-------- Material shown --------

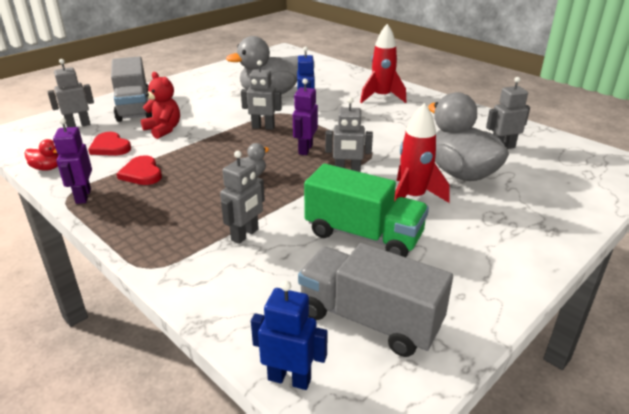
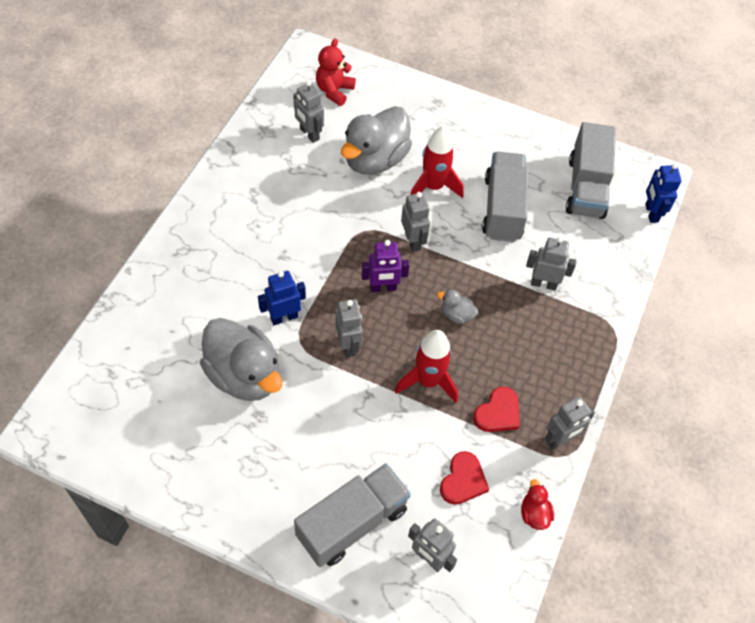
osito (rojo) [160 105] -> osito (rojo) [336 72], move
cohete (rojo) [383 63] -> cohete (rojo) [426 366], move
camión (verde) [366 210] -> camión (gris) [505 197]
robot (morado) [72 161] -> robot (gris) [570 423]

--------
-------- Material shown --------

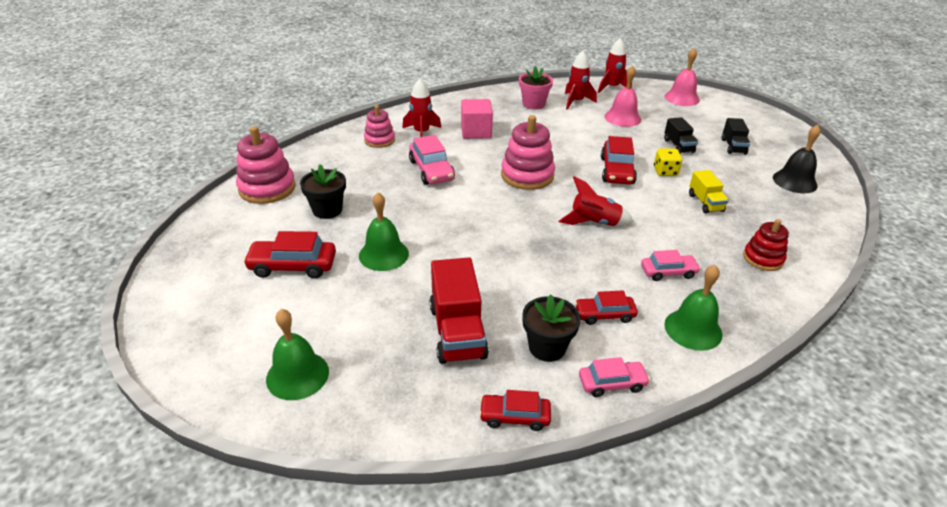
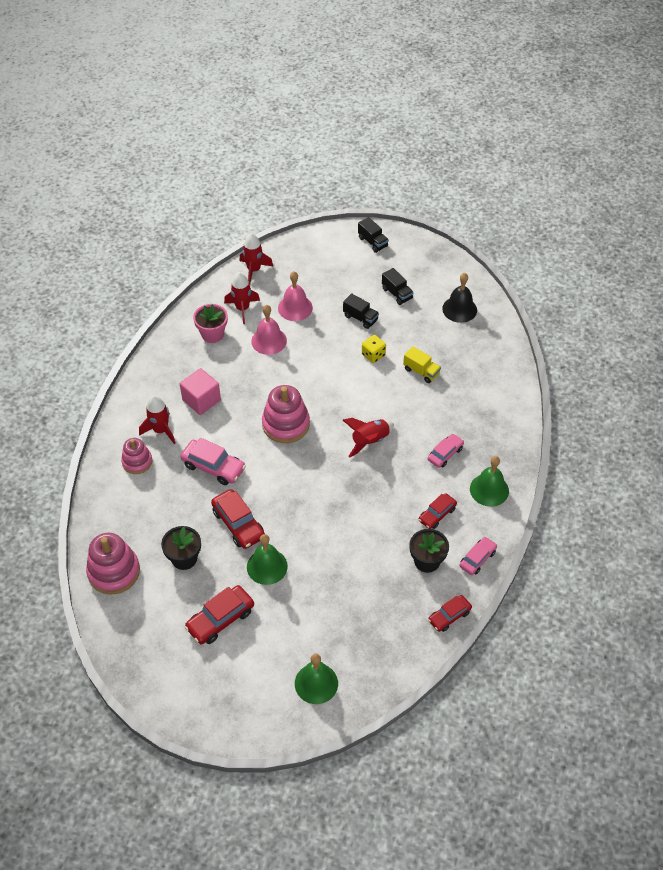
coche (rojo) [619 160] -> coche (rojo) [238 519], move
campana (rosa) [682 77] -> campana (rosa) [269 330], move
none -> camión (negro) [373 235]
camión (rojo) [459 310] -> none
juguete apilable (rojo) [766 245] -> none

--------
-------- Material shown --------

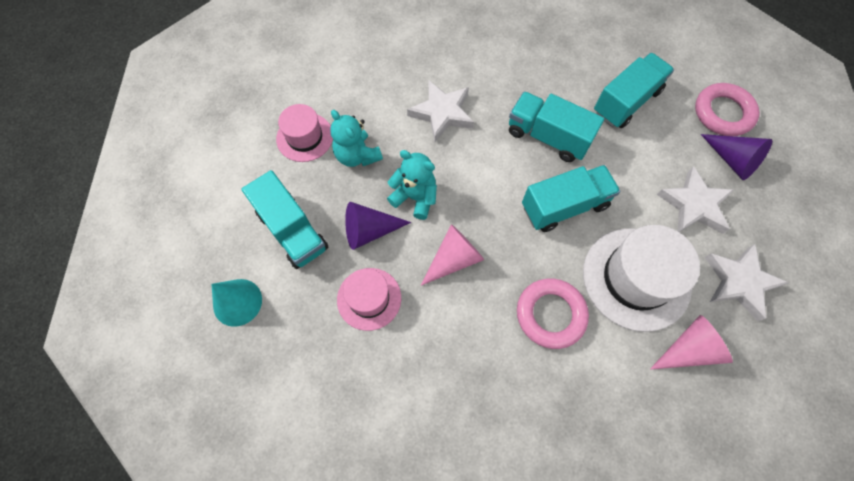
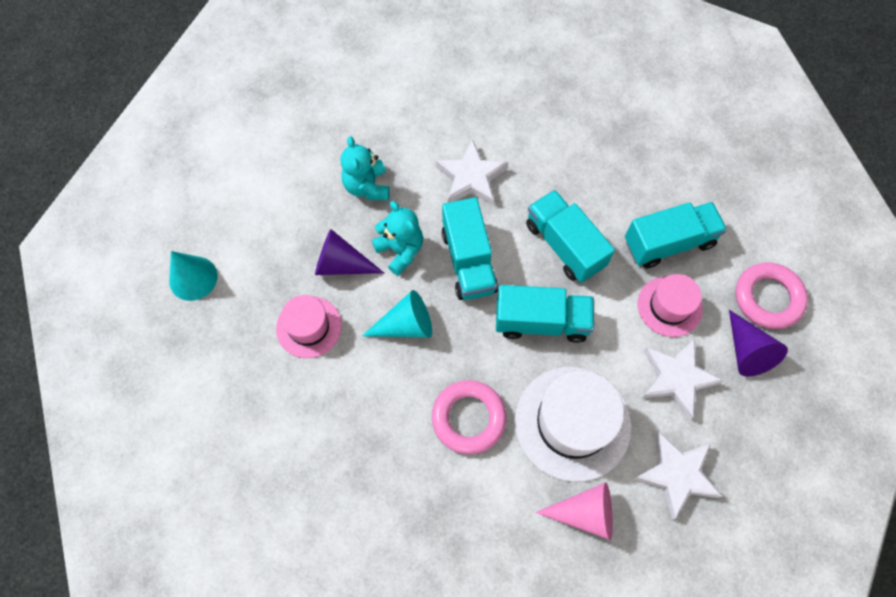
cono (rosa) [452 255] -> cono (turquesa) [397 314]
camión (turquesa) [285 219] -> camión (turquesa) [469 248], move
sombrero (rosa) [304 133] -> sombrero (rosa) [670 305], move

--------

**The task:** Restate word for word the lines in the material above from the one with "camión (rojo) [459 310] -> none" to the one with "juguete apilable (rojo) [766 245] -> none"; both of those lines count, and nothing else does.

**Answer box:**
camión (rojo) [459 310] -> none
juguete apilable (rojo) [766 245] -> none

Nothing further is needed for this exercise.